◆ What this task involves
How many lines in the records below contain the word "camera"? Reply with that number only.

[Data listing]

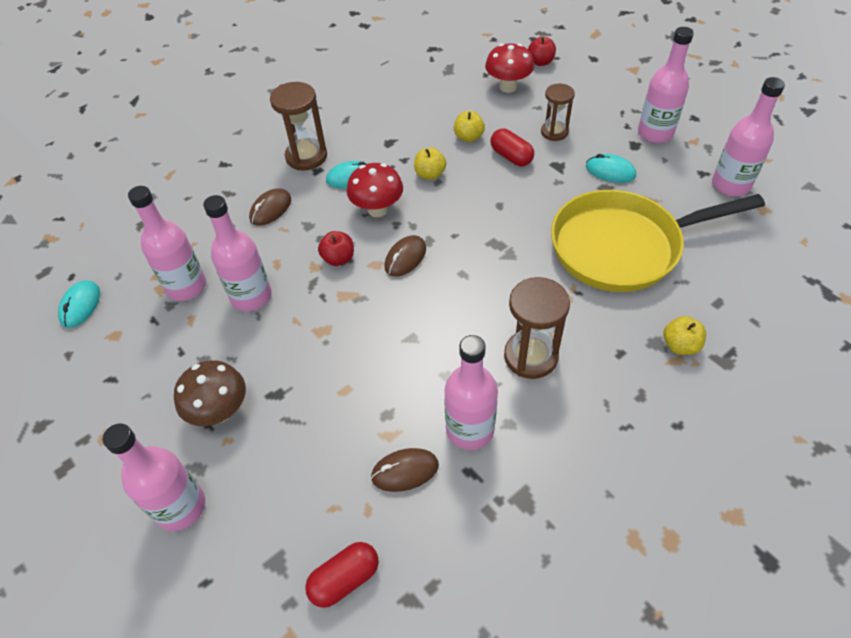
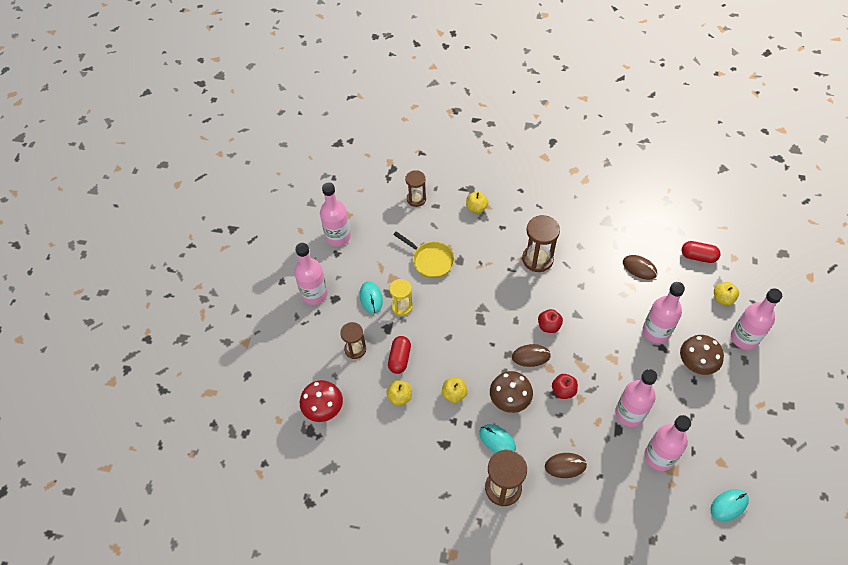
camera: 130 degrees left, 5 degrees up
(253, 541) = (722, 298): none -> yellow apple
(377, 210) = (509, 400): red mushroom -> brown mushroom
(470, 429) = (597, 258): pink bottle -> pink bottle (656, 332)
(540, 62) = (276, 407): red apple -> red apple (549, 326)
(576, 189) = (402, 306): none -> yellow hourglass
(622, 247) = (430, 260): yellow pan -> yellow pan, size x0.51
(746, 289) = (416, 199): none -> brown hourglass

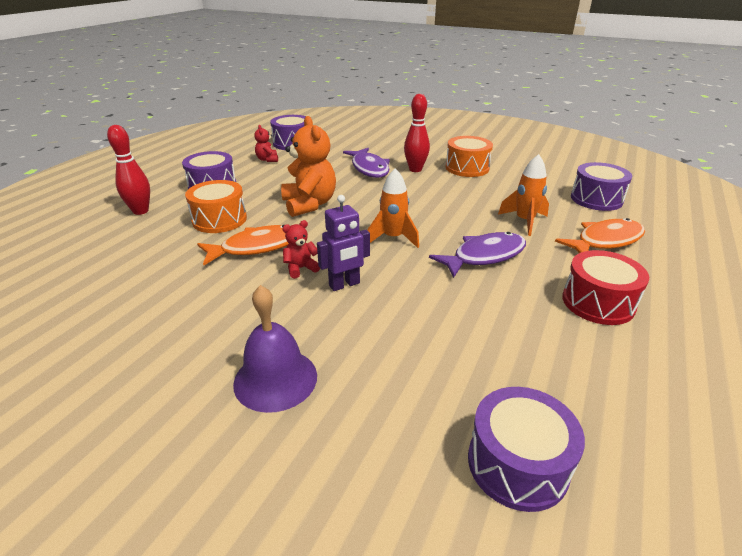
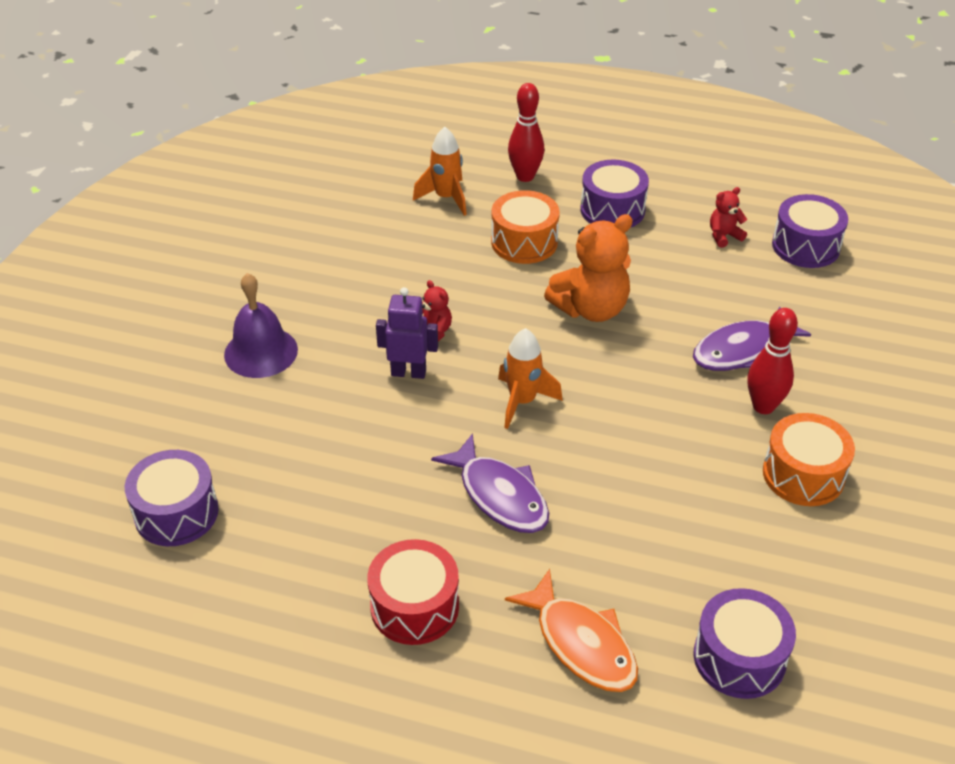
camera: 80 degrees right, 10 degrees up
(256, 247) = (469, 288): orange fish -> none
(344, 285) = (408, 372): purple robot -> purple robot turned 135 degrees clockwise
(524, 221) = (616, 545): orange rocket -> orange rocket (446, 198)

[/Data listing]

◆ Exercise output
2